When you repeat the listing, keep every character as it is.

━━━━━ Exercise input ━━━━━

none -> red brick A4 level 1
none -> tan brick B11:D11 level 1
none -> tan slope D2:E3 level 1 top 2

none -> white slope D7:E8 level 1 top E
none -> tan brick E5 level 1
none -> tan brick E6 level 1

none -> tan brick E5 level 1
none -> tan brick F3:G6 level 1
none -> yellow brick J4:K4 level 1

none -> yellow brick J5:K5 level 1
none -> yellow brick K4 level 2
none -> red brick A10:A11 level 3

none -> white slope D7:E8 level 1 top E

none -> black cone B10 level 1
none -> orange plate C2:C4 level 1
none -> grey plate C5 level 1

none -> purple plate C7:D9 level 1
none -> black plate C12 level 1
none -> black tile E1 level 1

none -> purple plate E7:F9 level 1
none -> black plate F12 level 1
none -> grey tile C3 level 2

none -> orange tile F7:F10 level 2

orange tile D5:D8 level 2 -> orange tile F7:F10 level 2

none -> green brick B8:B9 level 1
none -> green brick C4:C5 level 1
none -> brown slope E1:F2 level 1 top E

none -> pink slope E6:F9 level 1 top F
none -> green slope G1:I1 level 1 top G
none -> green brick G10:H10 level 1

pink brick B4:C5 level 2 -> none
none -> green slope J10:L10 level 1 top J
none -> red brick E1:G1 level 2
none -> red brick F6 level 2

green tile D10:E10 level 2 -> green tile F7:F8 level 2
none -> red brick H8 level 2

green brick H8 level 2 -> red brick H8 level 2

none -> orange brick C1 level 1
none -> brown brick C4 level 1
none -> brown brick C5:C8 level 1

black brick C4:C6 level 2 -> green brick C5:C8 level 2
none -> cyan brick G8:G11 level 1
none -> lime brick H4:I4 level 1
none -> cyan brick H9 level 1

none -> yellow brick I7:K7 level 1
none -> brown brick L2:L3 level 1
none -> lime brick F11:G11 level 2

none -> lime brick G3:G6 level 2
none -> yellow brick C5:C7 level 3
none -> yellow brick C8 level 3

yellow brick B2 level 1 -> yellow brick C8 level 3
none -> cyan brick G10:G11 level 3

━━━━━

◆ Response to this task
none -> red brick A4 level 1
none -> tan brick B11:D11 level 1
none -> tan slope D2:E3 level 1 top 2

none -> white slope D7:E8 level 1 top E
none -> tan brick E5 level 1
none -> tan brick E6 level 1

none -> tan brick E5 level 1
none -> tan brick F3:G6 level 1
none -> yellow brick J4:K4 level 1

none -> yellow brick J5:K5 level 1
none -> yellow brick K4 level 2
none -> red brick A10:A11 level 3

none -> white slope D7:E8 level 1 top E

none -> black cone B10 level 1
none -> orange plate C2:C4 level 1
none -> grey plate C5 level 1

none -> purple plate C7:D9 level 1
none -> black plate C12 level 1
none -> black tile E1 level 1

none -> purple plate E7:F9 level 1
none -> black plate F12 level 1
none -> grey tile C3 level 2

none -> orange tile F7:F10 level 2

orange tile D5:D8 level 2 -> orange tile F7:F10 level 2

none -> green brick B8:B9 level 1
none -> green brick C4:C5 level 1
none -> brown slope E1:F2 level 1 top E

none -> pink slope E6:F9 level 1 top F
none -> green slope G1:I1 level 1 top G
none -> green brick G10:H10 level 1

pink brick B4:C5 level 2 -> none
none -> green slope J10:L10 level 1 top J
none -> red brick E1:G1 level 2
none -> red brick F6 level 2

green tile D10:E10 level 2 -> green tile F7:F8 level 2
none -> red brick H8 level 2

green brick H8 level 2 -> red brick H8 level 2

none -> orange brick C1 level 1
none -> brown brick C4 level 1
none -> brown brick C5:C8 level 1

black brick C4:C6 level 2 -> green brick C5:C8 level 2
none -> cyan brick G8:G11 level 1
none -> lime brick H4:I4 level 1
none -> cyan brick H9 level 1

none -> yellow brick I7:K7 level 1
none -> brown brick L2:L3 level 1
none -> lime brick F11:G11 level 2

none -> lime brick G3:G6 level 2
none -> yellow brick C5:C7 level 3
none -> yellow brick C8 level 3

yellow brick B2 level 1 -> yellow brick C8 level 3
none -> cyan brick G10:G11 level 3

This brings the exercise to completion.